START Data section

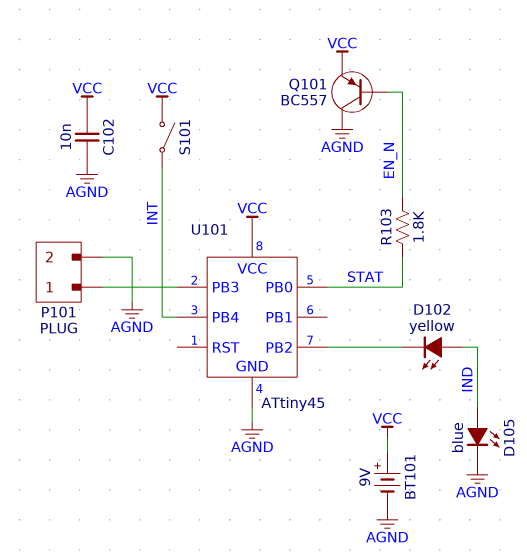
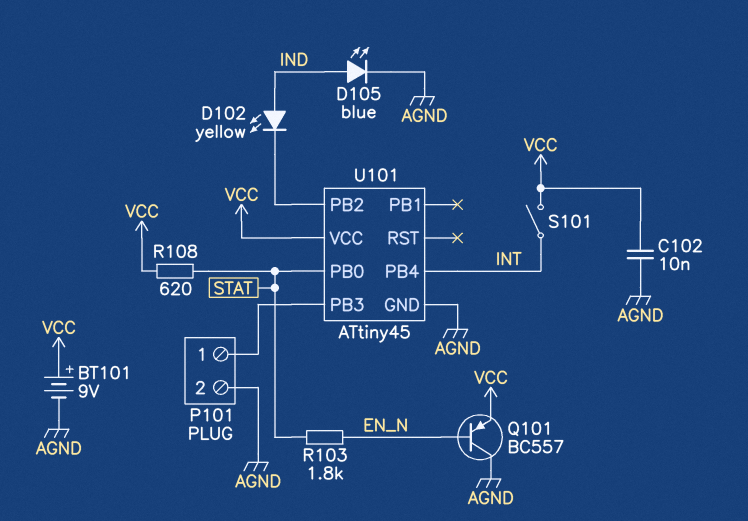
R108: none -> 620 (STAT, VCC)

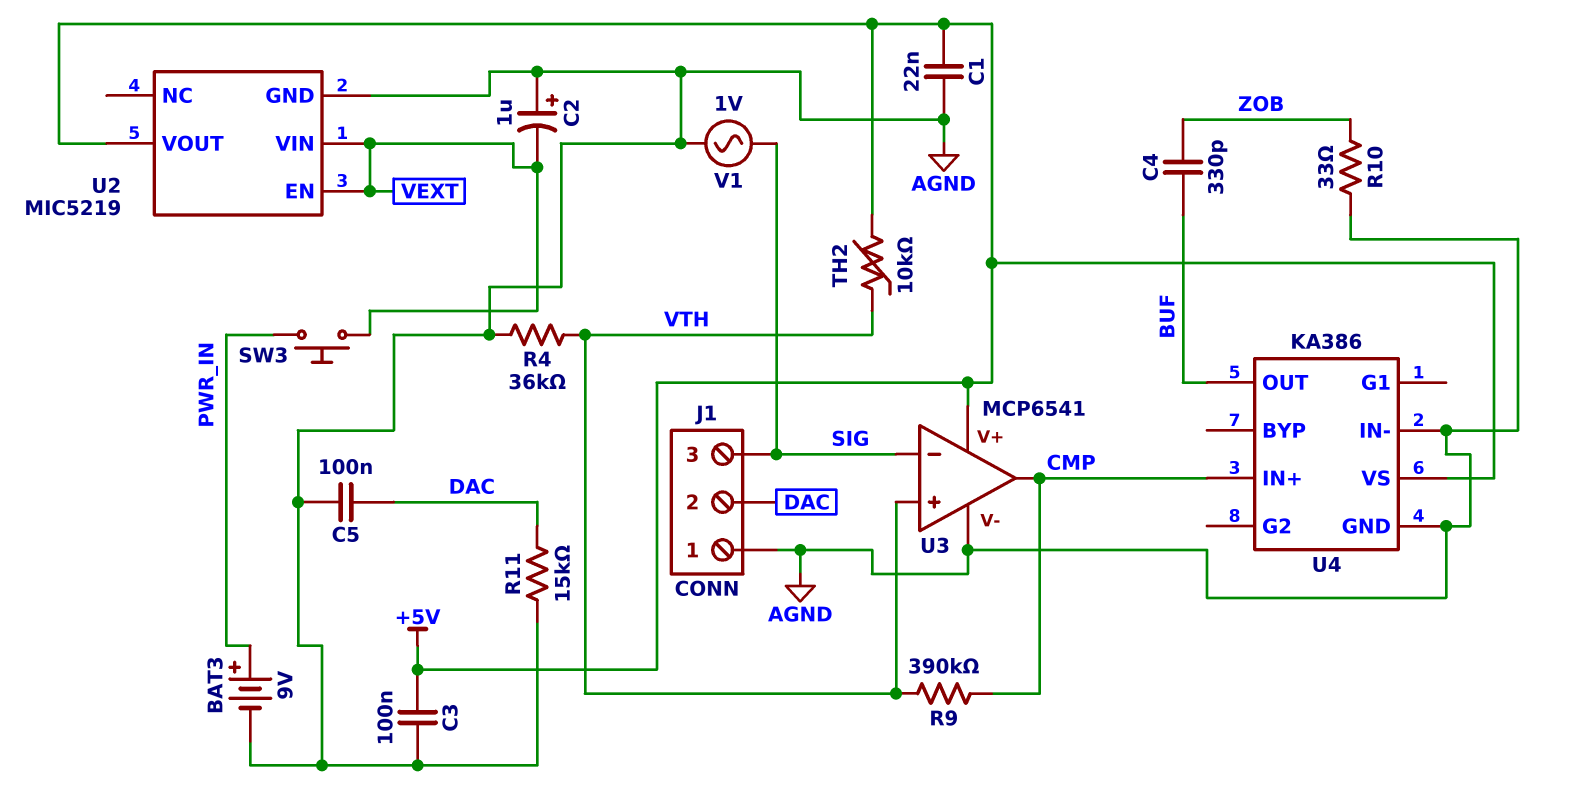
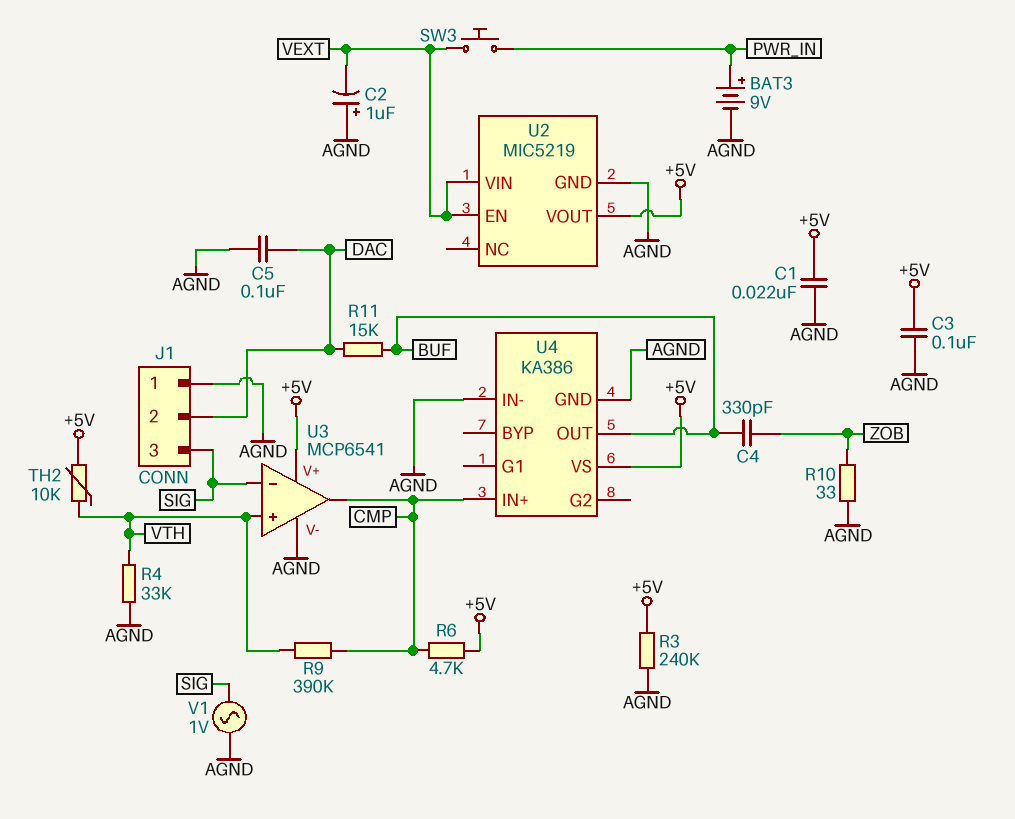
R3: none -> 240k (+5V, AGND)
R4: 36k (AGND, VTH) -> 33k (AGND, VTH)
R6: none -> 4.7k (+5V, CMP)
R11: 15k (AGND, DAC) -> 15k (BUF, DAC)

END Data section

**About this exercise:** Please print the entire listing again exactly, minus its images.

**Exercise answer:**
R108: none -> 620 (STAT, VCC)

R3: none -> 240k (+5V, AGND)
R4: 36k (AGND, VTH) -> 33k (AGND, VTH)
R6: none -> 4.7k (+5V, CMP)
R11: 15k (AGND, DAC) -> 15k (BUF, DAC)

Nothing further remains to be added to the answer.